╭─ Source material
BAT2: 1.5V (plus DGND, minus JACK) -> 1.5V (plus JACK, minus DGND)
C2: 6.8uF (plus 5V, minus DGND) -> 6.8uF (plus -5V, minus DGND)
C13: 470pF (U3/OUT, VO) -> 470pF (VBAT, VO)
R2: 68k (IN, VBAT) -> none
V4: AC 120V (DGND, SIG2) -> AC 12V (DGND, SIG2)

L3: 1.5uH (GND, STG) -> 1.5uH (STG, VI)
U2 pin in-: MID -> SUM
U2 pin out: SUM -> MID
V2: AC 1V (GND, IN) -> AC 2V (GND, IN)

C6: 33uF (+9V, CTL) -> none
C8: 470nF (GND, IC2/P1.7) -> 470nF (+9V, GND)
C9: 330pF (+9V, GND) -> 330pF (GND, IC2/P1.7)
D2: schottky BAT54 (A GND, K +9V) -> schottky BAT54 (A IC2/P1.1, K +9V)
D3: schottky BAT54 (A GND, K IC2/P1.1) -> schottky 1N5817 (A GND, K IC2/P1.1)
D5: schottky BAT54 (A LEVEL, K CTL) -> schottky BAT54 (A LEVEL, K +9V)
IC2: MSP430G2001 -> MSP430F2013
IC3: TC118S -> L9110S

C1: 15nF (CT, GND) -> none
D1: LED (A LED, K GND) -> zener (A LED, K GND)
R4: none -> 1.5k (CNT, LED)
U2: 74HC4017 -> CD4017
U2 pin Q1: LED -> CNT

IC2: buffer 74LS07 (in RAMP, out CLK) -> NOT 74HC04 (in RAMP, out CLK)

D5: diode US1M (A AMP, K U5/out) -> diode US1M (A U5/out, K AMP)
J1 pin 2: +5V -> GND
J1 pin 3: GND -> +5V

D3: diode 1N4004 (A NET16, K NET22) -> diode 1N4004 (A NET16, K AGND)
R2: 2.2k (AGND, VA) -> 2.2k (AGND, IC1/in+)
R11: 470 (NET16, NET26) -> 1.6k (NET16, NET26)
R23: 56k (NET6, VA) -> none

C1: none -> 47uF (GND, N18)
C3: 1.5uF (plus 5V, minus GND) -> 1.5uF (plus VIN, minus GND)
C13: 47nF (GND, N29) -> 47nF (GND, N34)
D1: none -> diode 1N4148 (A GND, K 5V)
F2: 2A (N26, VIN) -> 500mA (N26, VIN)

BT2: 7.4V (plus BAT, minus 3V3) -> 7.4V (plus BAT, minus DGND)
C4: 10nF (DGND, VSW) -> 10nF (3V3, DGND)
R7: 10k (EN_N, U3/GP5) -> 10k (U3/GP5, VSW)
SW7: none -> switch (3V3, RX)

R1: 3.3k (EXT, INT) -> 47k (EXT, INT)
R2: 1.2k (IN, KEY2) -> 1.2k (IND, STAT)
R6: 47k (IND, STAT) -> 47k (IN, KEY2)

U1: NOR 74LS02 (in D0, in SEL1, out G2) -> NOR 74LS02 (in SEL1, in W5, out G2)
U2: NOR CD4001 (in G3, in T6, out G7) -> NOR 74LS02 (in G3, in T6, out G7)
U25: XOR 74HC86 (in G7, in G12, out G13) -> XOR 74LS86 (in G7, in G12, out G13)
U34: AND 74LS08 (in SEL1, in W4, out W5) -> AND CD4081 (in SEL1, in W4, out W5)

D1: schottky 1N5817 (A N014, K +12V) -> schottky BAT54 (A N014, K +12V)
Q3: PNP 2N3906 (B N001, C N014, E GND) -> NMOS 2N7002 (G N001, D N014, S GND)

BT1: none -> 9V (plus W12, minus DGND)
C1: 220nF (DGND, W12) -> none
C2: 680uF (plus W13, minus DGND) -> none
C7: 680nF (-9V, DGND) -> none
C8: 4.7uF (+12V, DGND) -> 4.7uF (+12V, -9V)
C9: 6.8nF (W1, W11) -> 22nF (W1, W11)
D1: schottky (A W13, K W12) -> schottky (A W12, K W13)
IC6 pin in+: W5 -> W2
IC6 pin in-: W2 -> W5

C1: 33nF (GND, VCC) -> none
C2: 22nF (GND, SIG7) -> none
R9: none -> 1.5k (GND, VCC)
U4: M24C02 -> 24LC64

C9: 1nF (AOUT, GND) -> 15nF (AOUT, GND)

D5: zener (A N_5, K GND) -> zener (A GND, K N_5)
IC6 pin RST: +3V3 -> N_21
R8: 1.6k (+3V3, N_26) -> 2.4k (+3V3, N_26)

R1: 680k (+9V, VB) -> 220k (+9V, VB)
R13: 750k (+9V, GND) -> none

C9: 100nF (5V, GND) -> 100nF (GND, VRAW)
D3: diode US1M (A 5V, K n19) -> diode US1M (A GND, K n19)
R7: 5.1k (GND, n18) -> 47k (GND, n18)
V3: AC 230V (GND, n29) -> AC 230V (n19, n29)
╰─
## Problem to work on
Using the records above, restate word for word the lines from the one with "U2: 74HC4017 -> CD4017" through the one with "R2: 1.2k (IN, KEY2) -> 1.2k (IND, STAT)", both included.

## Answer
U2: 74HC4017 -> CD4017
U2 pin Q1: LED -> CNT

IC2: buffer 74LS07 (in RAMP, out CLK) -> NOT 74HC04 (in RAMP, out CLK)

D5: diode US1M (A AMP, K U5/out) -> diode US1M (A U5/out, K AMP)
J1 pin 2: +5V -> GND
J1 pin 3: GND -> +5V

D3: diode 1N4004 (A NET16, K NET22) -> diode 1N4004 (A NET16, K AGND)
R2: 2.2k (AGND, VA) -> 2.2k (AGND, IC1/in+)
R11: 470 (NET16, NET26) -> 1.6k (NET16, NET26)
R23: 56k (NET6, VA) -> none

C1: none -> 47uF (GND, N18)
C3: 1.5uF (plus 5V, minus GND) -> 1.5uF (plus VIN, minus GND)
C13: 47nF (GND, N29) -> 47nF (GND, N34)
D1: none -> diode 1N4148 (A GND, K 5V)
F2: 2A (N26, VIN) -> 500mA (N26, VIN)

BT2: 7.4V (plus BAT, minus 3V3) -> 7.4V (plus BAT, minus DGND)
C4: 10nF (DGND, VSW) -> 10nF (3V3, DGND)
R7: 10k (EN_N, U3/GP5) -> 10k (U3/GP5, VSW)
SW7: none -> switch (3V3, RX)

R1: 3.3k (EXT, INT) -> 47k (EXT, INT)
R2: 1.2k (IN, KEY2) -> 1.2k (IND, STAT)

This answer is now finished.